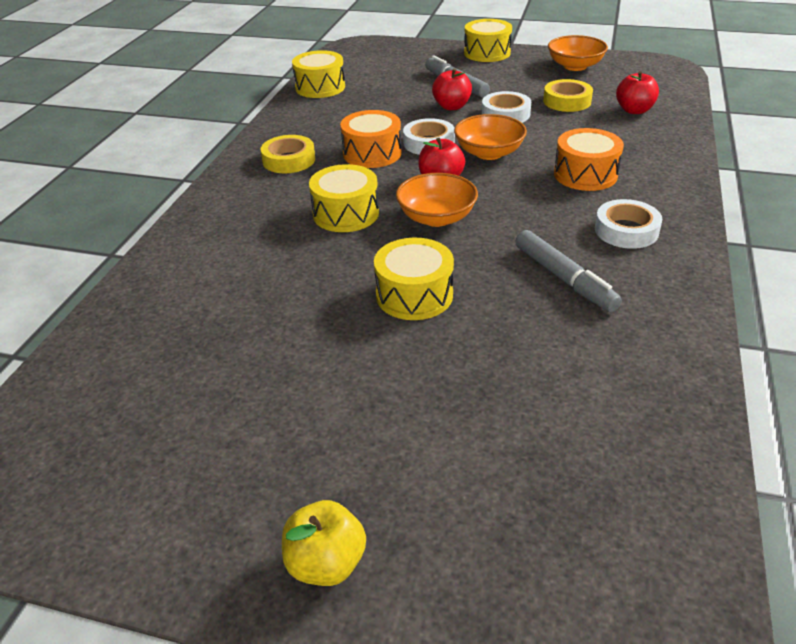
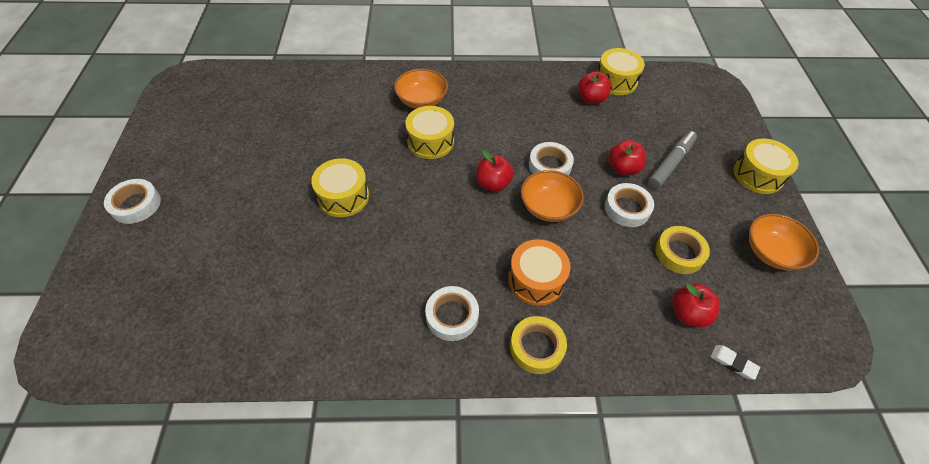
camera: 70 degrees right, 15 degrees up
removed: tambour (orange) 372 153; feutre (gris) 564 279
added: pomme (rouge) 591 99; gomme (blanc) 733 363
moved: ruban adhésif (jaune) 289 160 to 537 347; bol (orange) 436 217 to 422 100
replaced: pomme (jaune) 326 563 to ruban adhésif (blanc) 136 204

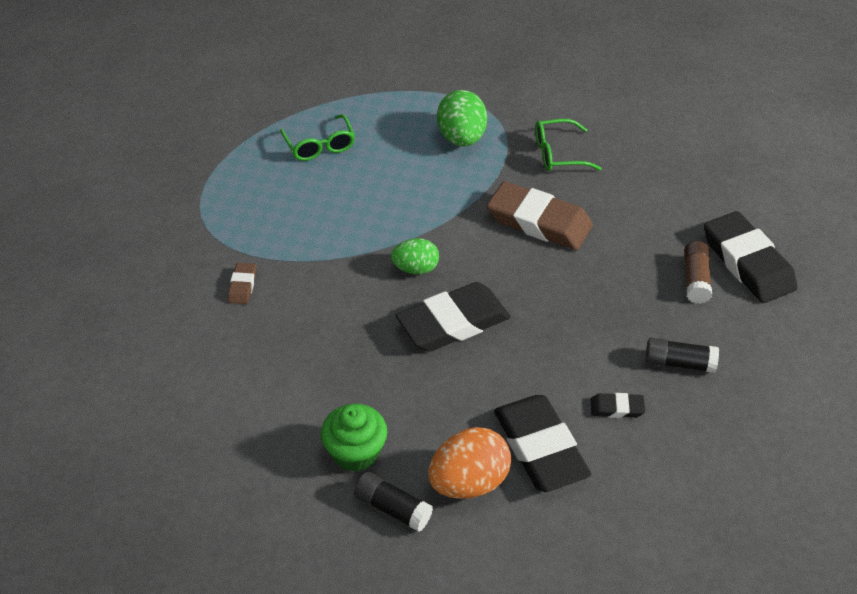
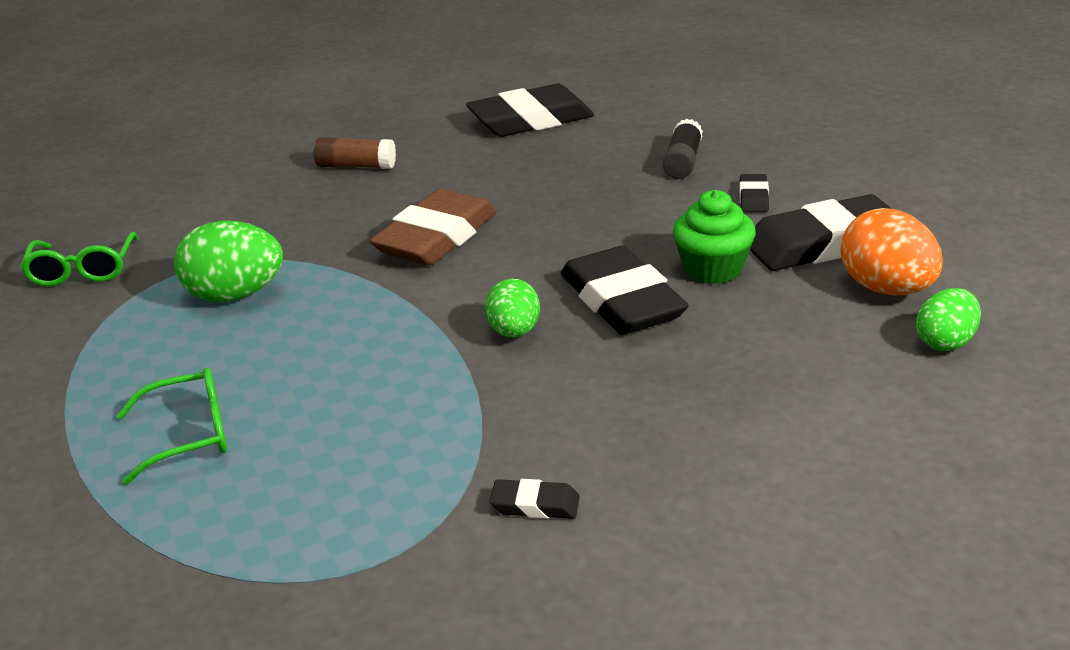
camera: 85 degrees left, 15 degrees down
moved: muffin (vert) 355 452 to 712 269; lunettes (vert) 558 154 to 82 271; bâton de colle (marron) 695 279 to 356 166
replaced: bâton de colle (noir) 393 508 to œuf (vert) 945 342
recoloured: gomme (marron) 242 286 to gomme (noir) 535 505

:: Exercise details ::
Leave the pictures out, and restate exactly the lines from the start of the records through the one that contains "replaced: bâton de".

:: Answer ::
camera: 70 degrees right, 15 degrees up
removed: tambour (orange) 372 153; feutre (gris) 564 279
added: pomme (rouge) 591 99; gomme (blanc) 733 363
moved: ruban adhésif (jaune) 289 160 to 537 347; bol (orange) 436 217 to 422 100
replaced: pomme (jaune) 326 563 to ruban adhésif (blanc) 136 204

camera: 85 degrees left, 15 degrees down
moved: muffin (vert) 355 452 to 712 269; lunettes (vert) 558 154 to 82 271; bâton de colle (marron) 695 279 to 356 166
replaced: bâton de colle (noir) 393 508 to œuf (vert) 945 342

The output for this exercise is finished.